:: Exercise requirements ::
Wherever "bobbin" occurs in the entries, copy the line that holds it.

:: Entries provided ::

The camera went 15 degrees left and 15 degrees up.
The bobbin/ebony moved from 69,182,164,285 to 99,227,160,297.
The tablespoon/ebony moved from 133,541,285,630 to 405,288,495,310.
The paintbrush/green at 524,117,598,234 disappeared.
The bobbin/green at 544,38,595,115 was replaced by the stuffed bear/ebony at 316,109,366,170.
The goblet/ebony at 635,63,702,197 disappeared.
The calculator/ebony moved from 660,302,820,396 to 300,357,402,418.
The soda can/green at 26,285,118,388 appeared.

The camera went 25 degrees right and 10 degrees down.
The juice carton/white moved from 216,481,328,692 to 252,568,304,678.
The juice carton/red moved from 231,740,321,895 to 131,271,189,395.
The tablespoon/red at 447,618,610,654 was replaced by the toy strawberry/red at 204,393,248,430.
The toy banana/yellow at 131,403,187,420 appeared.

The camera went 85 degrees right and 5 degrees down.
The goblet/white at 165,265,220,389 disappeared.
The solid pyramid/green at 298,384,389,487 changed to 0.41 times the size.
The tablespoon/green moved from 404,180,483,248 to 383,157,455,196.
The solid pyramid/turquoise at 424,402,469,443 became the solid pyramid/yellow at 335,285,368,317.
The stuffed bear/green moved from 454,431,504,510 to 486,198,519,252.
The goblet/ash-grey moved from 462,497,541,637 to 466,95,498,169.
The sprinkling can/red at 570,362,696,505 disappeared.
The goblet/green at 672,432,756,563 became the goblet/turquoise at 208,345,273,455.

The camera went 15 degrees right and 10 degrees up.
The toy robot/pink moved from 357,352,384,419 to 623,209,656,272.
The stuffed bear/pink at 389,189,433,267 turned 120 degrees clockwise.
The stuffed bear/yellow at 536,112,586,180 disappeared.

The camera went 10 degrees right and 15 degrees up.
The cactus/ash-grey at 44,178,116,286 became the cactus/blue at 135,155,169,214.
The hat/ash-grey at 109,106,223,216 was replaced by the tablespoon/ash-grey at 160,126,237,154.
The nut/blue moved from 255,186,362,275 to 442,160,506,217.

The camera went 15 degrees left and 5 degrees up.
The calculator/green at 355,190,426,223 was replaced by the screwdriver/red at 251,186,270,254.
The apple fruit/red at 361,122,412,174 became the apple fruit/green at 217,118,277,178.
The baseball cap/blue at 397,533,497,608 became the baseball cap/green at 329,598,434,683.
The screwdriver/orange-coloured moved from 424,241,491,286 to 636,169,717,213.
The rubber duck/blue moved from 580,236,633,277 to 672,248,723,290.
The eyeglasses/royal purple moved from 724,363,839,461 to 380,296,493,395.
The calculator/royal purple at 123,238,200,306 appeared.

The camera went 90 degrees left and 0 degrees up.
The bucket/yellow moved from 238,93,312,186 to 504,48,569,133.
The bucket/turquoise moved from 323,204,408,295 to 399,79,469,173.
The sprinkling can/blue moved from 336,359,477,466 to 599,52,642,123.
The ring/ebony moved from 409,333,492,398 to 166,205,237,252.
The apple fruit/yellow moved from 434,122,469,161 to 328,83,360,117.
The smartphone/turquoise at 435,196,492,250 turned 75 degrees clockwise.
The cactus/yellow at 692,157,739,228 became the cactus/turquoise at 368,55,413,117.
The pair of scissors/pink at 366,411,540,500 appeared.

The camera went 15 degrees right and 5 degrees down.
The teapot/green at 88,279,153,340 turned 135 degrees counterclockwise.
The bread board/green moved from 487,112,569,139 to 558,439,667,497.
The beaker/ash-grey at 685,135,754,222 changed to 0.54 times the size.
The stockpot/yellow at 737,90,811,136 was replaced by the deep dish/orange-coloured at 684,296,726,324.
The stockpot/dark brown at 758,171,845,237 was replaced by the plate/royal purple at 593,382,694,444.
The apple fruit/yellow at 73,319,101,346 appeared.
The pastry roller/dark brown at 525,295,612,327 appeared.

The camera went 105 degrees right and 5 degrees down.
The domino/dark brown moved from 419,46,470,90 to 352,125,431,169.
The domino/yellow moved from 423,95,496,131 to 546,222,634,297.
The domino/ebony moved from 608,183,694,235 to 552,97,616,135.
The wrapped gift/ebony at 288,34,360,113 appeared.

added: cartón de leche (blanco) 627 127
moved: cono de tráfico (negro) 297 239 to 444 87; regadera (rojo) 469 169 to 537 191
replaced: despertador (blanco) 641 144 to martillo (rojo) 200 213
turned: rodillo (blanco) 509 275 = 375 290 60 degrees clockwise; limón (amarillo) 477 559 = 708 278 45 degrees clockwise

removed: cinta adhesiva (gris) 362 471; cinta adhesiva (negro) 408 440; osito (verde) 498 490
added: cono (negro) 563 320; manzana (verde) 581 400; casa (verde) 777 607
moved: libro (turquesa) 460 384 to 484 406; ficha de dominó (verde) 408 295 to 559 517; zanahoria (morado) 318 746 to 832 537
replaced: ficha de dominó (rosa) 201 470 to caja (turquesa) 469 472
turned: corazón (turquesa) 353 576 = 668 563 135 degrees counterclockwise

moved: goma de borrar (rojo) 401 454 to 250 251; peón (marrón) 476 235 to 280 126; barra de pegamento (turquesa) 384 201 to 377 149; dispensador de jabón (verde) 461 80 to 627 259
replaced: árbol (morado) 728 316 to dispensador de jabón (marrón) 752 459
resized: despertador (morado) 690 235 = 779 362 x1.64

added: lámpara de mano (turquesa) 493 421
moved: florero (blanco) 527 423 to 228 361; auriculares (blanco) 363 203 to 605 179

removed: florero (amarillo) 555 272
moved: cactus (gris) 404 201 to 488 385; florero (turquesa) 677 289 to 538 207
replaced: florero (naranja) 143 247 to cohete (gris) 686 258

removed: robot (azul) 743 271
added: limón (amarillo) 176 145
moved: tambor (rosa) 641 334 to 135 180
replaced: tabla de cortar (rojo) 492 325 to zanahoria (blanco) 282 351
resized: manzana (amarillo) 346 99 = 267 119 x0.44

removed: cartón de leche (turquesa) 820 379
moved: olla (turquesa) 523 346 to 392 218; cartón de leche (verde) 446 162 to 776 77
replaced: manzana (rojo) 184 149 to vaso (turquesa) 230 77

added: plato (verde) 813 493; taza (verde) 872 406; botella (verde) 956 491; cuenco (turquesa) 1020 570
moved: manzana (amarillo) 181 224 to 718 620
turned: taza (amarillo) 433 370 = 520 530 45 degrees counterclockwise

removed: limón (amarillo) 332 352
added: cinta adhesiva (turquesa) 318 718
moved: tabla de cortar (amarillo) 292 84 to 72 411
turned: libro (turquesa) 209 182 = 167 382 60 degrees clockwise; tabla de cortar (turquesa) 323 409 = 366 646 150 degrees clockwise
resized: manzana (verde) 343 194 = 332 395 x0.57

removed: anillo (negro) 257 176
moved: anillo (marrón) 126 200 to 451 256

:: Task output ::
The bobbin/ebony moved from 69,182,164,285 to 99,227,160,297.
The bobbin/green at 544,38,595,115 was replaced by the stuffed bear/ebony at 316,109,366,170.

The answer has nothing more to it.